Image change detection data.
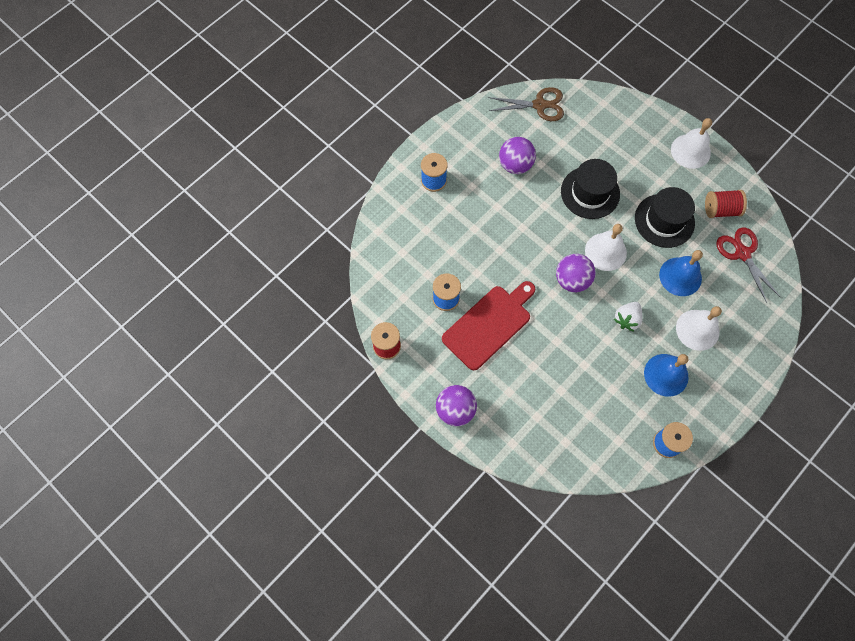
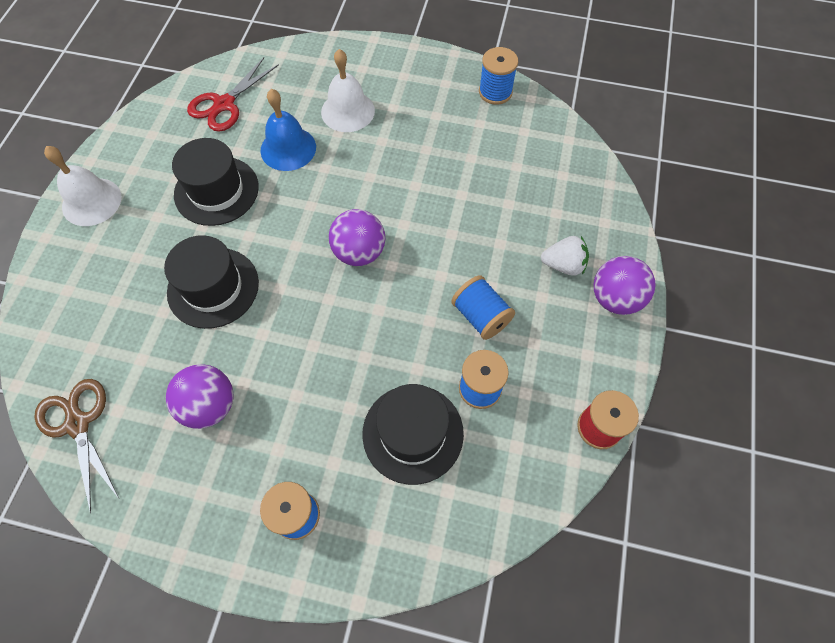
camera: 120 degrees left, 5 degrees down
(441, 251) = (413, 433): none -> black hat
(489, 324) = (481, 316): red cutting board -> blue spool
(605, 251) = (296, 233): white bell -> none
(627, 319) = (377, 177): white strawberry -> white strawberry (563, 265)
(666, 375) = (420, 119): blue bell -> none
(720, 210) = (172, 142): red spool -> none

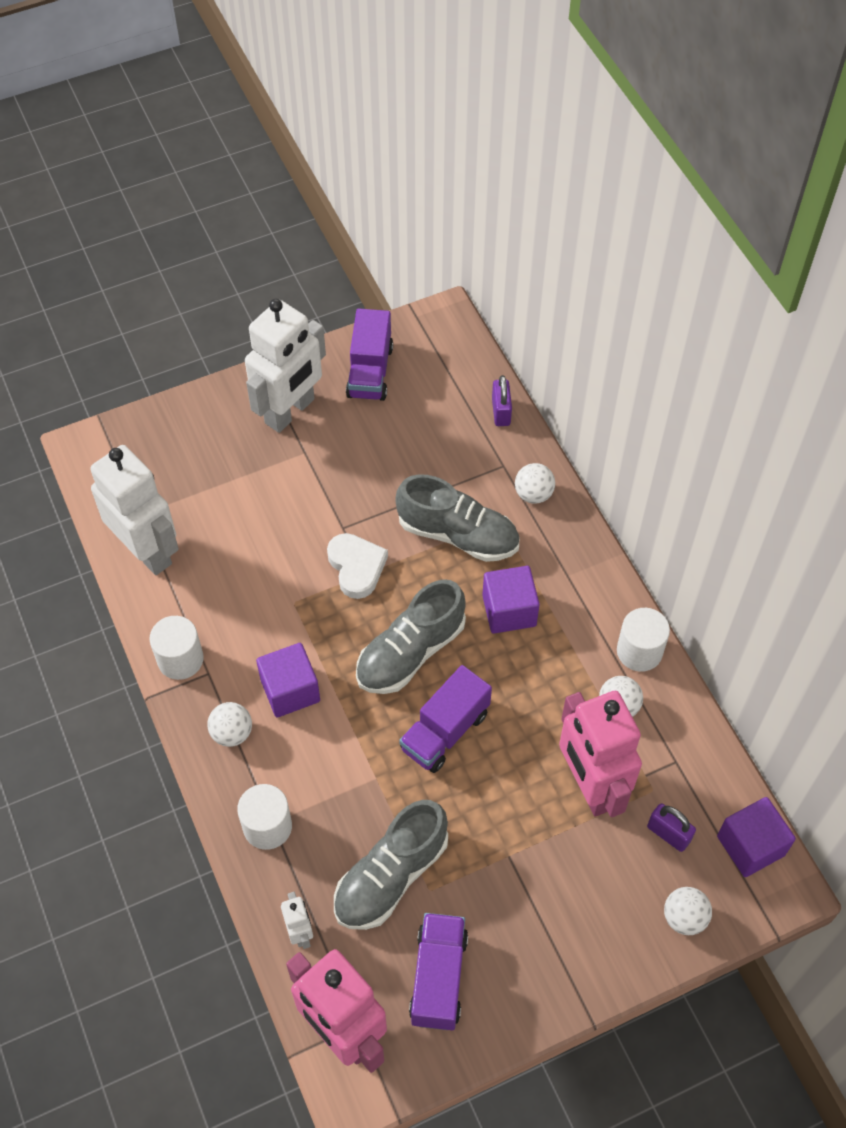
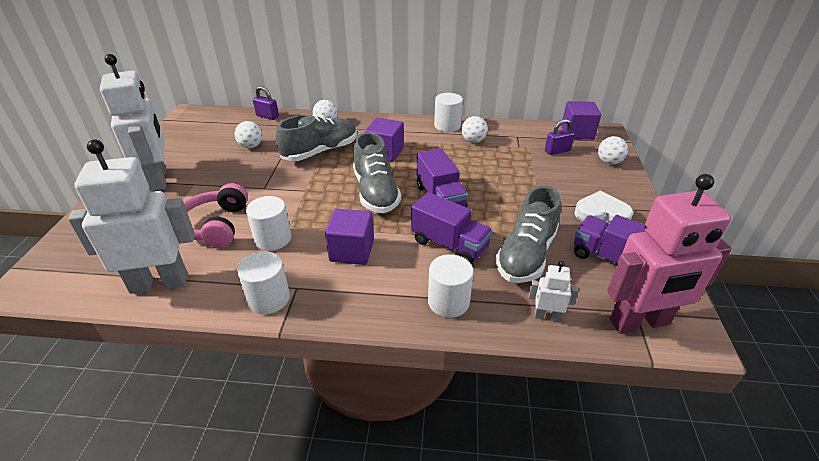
camera: 60 degrees left, 20 degrees down
(232, 733) = (357, 293): white ball -> white ball (251, 146)
(251, 532) = (216, 225): none -> pink headphones
(263, 601) = (273, 239): none -> white cylinder
(356, 567) = (296, 192): white heart -> white heart (601, 213)
(370, 371) = (180, 144): purple truck -> purple truck (449, 245)
(390, 876) = (526, 255): grey shoe -> grey shoe turned 45 degrees clockwise
(590, 786) = (513, 163): pink robot -> none

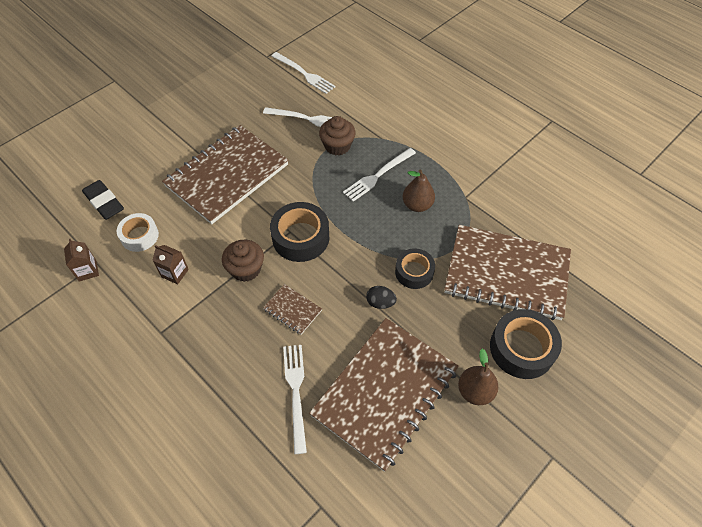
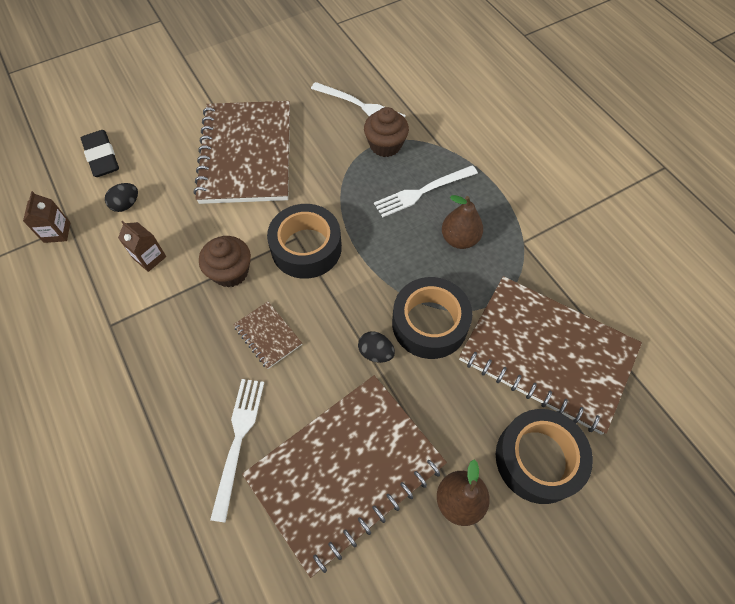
camera: 15 degrees right, 5 degrees up
(139, 236) = (126, 204): white tape -> black egg
(227, 175) = (246, 154): brown notebook -> brown notebook turned 60 degrees counterclockwise
(304, 74) = (374, 51): white fork -> none
(414, 272) = (429, 323): black tape -> black tape, size x1.55

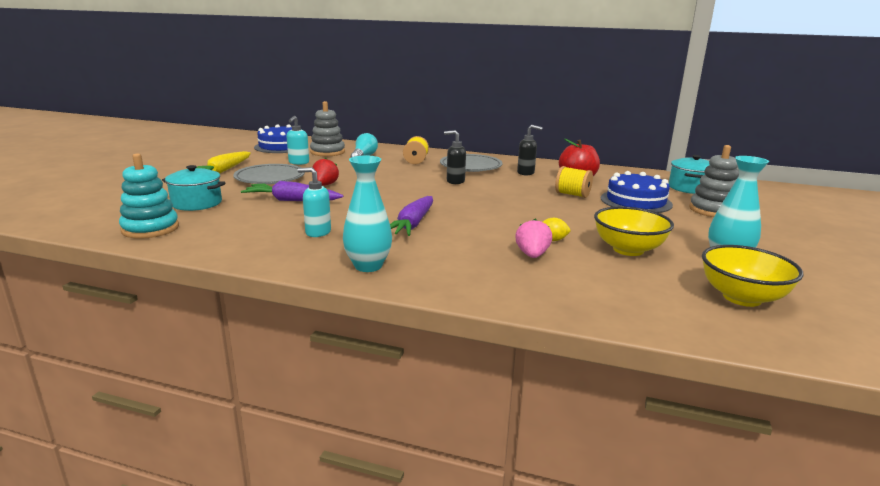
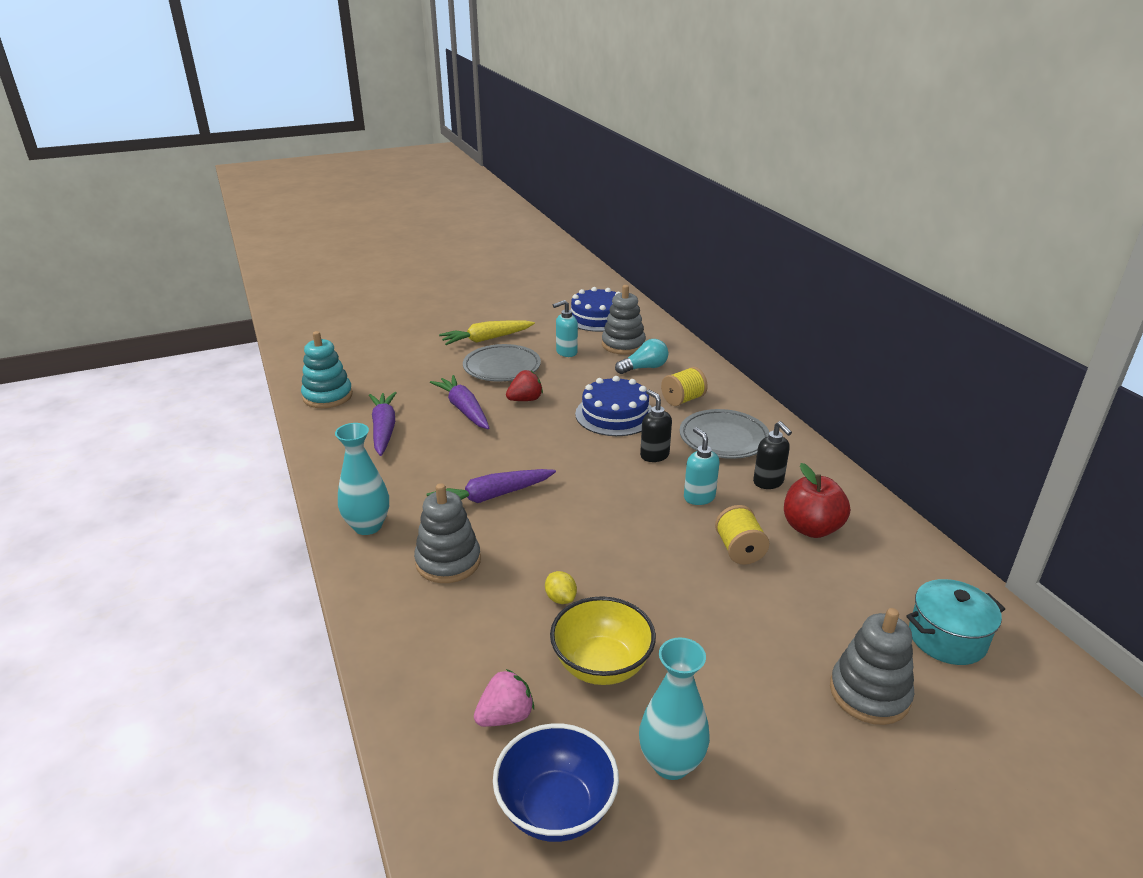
camera: 50 degrees right, 10 degrees up
(197, 203) = (399, 378): turquoise pot -> none
(253, 226) = (384, 430): none -> purple carrot
(317, 232) = (408, 463): turquoise soap dispenser -> turquoise soap dispenser (699, 497)
(461, 255) = (448, 561): none -> grey stacking toy
(532, 255) = (500, 603): pink strawberry -> pink strawberry (505, 716)
(635, 201) = (795, 609): blue cake -> blue cake (615, 414)
(742, 298) = (556, 808): yellow bowl -> blue bowl

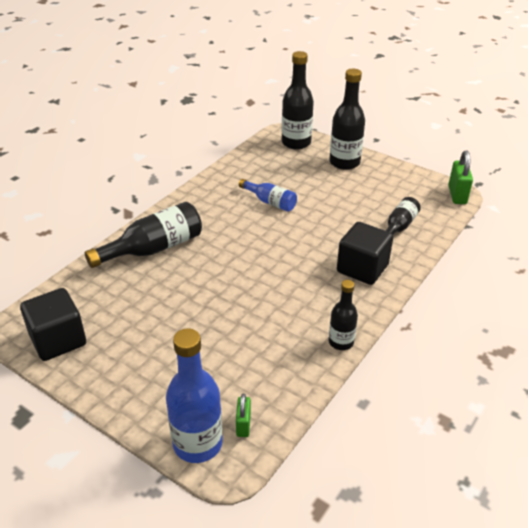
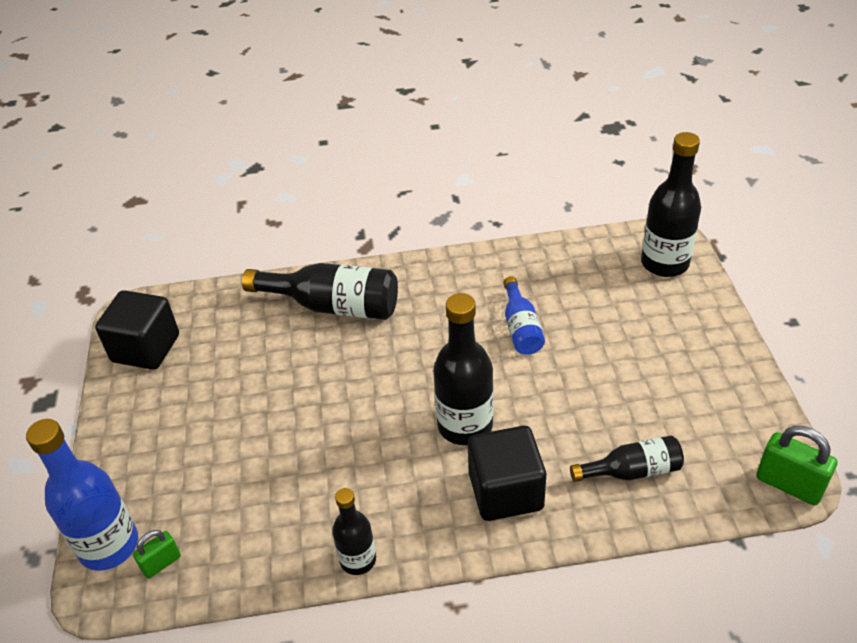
camera: 50 degrees right, 5 degrees up
(344, 163) = (690, 330): black bottle -> black bottle (465, 425)
(457, 195) = (789, 484): green padlock -> green padlock turned 75 degrees clockwise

Exercise. Please copy exactly the lines from the one containing "(227, 175) = (246, 154): brown" through the last line of the records above, both included, and leave out any pictures.

Problem solution.
(227, 175) = (246, 154): brown notebook -> brown notebook turned 60 degrees counterclockwise
(304, 74) = (374, 51): white fork -> none
(414, 272) = (429, 323): black tape -> black tape, size x1.55

camera: 50 degrees right, 10 degrees up
(197, 203) = (399, 378): turquoise pot -> none
(253, 226) = (384, 430): none -> purple carrot
(317, 232) = (408, 463): turquoise soap dispenser -> turquoise soap dispenser (699, 497)
(461, 255) = (448, 561): none -> grey stacking toy
(532, 255) = (500, 603): pink strawberry -> pink strawberry (505, 716)
(635, 201) = (795, 609): blue cake -> blue cake (615, 414)
(742, 298) = (556, 808): yellow bowl -> blue bowl

camera: 50 degrees right, 5 degrees up
(344, 163) = (690, 330): black bottle -> black bottle (465, 425)
(457, 195) = (789, 484): green padlock -> green padlock turned 75 degrees clockwise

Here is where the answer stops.